■ EXERCISE REQUIREMENTS ■
Report every line in the records that contains the string "grace", copying each line in full. Matches are case-sensitive.

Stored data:
• • •
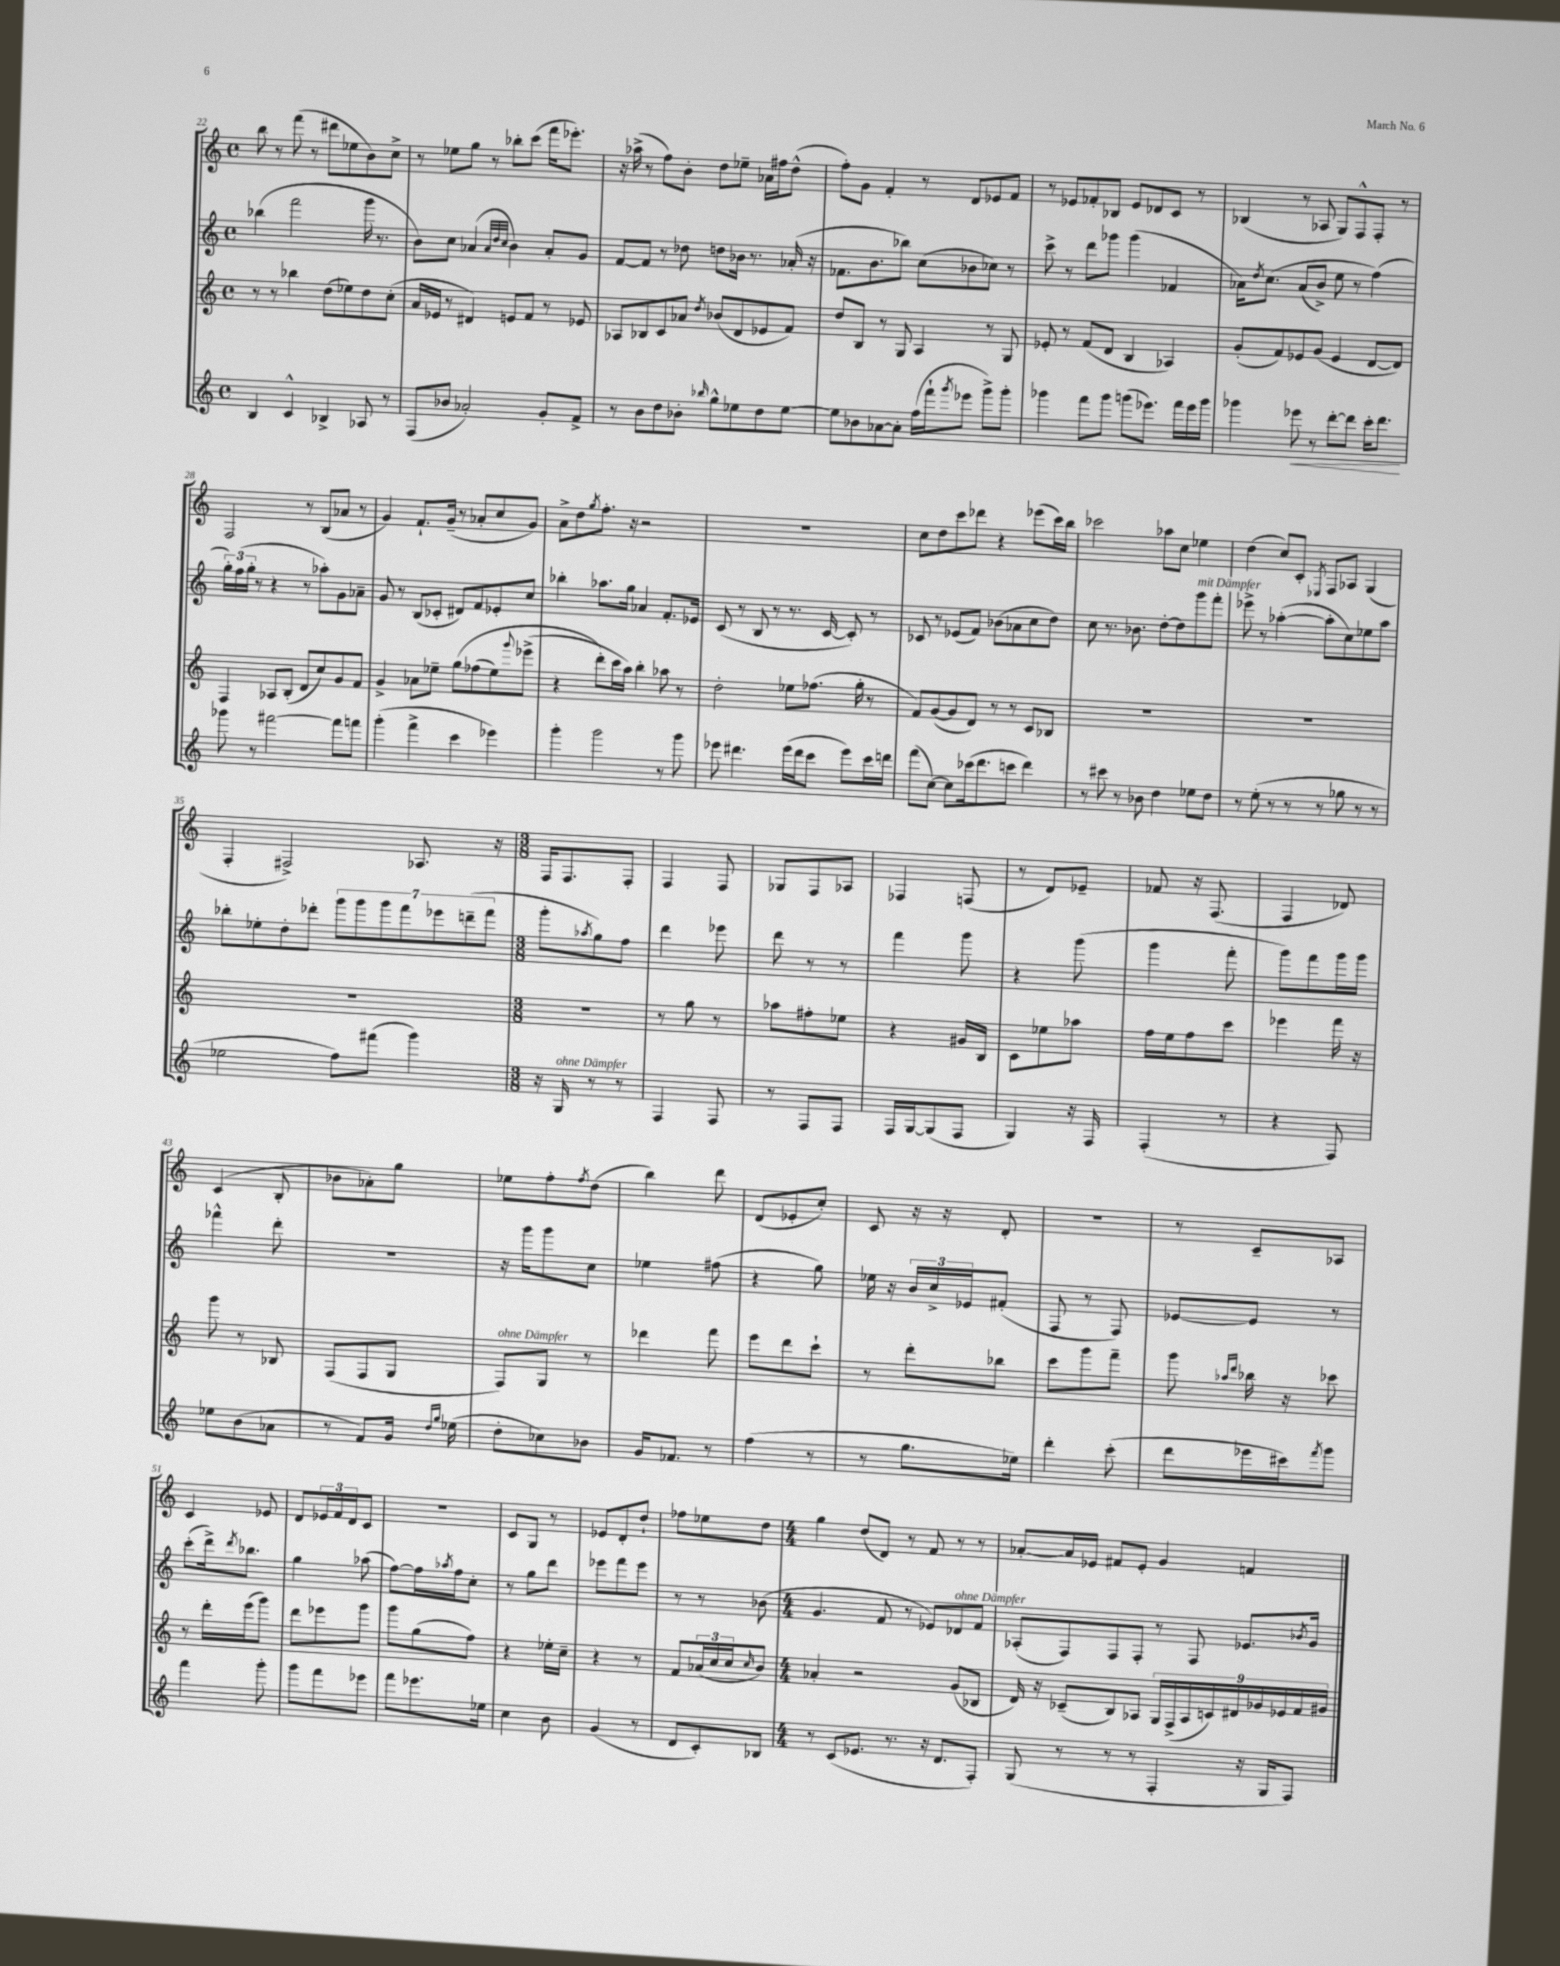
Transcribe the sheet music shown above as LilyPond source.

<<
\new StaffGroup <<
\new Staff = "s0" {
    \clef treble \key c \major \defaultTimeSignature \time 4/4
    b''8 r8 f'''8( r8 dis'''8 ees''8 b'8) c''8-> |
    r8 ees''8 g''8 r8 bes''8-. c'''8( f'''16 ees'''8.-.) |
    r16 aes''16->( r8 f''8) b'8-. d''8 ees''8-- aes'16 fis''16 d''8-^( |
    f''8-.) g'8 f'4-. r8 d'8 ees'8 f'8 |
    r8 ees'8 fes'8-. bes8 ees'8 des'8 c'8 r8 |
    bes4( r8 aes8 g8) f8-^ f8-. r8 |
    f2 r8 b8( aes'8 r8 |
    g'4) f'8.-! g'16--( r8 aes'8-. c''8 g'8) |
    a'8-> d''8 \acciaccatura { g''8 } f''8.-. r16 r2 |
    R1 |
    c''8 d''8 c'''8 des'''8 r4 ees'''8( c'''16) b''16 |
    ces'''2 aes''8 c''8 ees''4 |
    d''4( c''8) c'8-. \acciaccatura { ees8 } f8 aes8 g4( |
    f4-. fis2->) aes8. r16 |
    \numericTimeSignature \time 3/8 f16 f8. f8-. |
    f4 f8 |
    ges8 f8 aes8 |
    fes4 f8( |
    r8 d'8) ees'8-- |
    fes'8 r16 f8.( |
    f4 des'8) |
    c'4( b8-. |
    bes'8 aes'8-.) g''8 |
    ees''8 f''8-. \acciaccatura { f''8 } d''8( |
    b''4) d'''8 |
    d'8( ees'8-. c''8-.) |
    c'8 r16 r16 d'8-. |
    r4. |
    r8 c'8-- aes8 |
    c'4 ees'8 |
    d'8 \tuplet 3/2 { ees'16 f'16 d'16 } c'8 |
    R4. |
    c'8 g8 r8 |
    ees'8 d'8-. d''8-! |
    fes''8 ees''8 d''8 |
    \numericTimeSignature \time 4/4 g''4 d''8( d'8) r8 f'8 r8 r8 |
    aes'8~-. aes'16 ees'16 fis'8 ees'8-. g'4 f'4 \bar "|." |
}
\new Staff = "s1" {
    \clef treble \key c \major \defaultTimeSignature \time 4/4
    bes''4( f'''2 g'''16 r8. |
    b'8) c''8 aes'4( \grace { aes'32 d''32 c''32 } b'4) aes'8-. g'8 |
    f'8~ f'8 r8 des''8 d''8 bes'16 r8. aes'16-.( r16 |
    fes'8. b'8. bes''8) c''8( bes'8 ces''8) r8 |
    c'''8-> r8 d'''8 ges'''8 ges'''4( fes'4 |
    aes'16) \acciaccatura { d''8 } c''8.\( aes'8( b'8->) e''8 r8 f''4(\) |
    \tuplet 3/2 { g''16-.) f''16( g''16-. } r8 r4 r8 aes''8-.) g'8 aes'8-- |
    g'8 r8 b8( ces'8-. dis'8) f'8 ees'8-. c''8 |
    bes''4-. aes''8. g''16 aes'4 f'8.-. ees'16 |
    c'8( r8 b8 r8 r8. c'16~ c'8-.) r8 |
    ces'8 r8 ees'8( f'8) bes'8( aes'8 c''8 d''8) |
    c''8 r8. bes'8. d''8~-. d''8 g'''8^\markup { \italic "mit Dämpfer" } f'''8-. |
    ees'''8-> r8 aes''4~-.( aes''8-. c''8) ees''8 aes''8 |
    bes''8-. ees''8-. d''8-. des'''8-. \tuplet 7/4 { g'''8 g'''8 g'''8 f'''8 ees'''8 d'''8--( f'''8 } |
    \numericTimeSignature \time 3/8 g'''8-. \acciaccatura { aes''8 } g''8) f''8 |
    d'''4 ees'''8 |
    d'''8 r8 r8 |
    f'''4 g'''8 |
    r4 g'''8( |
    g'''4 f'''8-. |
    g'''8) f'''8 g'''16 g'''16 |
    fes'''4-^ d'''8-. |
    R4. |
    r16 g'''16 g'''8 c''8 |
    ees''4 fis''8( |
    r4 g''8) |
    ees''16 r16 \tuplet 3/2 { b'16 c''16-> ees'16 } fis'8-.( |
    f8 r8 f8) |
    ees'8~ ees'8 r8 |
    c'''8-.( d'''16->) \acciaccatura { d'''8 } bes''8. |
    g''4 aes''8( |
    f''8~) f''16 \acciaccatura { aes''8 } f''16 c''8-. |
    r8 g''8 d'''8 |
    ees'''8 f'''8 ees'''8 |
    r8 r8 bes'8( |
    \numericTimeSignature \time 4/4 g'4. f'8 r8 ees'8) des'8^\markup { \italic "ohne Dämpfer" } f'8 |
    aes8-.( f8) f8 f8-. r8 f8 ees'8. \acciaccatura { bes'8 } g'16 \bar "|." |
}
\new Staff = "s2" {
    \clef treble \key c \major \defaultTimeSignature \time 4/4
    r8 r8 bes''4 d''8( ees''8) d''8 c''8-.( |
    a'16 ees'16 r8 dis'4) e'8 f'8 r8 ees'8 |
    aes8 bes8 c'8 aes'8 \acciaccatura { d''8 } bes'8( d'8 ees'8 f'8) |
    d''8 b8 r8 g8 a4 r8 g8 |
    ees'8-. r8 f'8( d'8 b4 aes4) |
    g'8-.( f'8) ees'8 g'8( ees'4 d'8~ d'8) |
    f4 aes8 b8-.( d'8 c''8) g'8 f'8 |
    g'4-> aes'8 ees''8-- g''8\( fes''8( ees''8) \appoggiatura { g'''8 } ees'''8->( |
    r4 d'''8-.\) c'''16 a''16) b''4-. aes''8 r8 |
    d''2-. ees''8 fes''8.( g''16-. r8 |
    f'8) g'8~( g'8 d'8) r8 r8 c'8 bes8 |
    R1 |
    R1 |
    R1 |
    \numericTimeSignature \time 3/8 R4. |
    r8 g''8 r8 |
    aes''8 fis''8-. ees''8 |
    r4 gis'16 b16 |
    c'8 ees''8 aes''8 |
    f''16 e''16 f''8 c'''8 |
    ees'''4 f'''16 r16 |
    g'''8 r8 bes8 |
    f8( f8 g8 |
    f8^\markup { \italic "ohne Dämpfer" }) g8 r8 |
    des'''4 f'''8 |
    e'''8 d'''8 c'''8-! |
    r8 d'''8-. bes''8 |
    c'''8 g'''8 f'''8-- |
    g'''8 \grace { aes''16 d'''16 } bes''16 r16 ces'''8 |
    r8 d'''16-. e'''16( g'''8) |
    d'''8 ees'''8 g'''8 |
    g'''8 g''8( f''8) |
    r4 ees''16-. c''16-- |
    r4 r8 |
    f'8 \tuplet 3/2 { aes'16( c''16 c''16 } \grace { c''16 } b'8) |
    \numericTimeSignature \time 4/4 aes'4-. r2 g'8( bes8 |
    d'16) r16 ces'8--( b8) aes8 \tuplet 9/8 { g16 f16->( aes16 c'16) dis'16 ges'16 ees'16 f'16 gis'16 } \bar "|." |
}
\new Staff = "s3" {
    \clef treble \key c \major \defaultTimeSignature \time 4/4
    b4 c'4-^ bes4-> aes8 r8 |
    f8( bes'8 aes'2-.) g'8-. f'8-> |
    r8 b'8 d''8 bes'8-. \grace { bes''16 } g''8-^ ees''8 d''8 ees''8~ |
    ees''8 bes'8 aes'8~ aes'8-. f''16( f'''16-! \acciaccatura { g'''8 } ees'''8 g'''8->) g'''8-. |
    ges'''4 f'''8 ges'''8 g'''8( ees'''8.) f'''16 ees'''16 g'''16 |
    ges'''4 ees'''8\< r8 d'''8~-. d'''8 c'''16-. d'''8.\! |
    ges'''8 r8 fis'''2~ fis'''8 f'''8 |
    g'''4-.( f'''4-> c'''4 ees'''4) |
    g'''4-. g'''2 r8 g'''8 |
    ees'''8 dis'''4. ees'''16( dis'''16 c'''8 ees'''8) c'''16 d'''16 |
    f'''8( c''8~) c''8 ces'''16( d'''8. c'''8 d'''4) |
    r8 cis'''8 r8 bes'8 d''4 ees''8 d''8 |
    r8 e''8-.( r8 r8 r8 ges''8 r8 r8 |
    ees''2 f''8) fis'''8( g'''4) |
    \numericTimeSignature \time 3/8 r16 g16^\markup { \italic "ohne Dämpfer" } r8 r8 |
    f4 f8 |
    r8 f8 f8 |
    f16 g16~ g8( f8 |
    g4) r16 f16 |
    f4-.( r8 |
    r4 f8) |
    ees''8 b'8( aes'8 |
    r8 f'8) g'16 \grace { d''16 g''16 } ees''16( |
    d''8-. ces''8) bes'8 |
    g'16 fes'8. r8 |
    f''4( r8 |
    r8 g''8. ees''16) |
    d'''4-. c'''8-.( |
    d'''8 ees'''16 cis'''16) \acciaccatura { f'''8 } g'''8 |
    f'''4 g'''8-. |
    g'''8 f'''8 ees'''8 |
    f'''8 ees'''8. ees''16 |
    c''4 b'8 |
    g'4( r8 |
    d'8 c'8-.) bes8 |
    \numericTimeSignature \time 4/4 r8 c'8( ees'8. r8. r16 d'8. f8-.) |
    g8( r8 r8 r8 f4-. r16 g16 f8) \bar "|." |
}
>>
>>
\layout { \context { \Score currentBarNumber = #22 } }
• • •
■ OUTPUT ■
    b'8) c''8 aes'4( \grace { aes'32 d''32 c''32 } b'4) aes'8-. g'8 |
    g'''8 \grace { aes''16 d'''16 } bes''16 r16 ces'''8 |
    f'8 \tuplet 3/2 { aes'16( c''16 c''16 } \grace { c''16 } b'8) |
    r8 b'8 d''8 bes'8-. \grace { bes''16 } g''8-^ ees''8 d''8 ees''8~ |
    r8 f'8) g'16 \grace { d''16 g''16 } ees''16( |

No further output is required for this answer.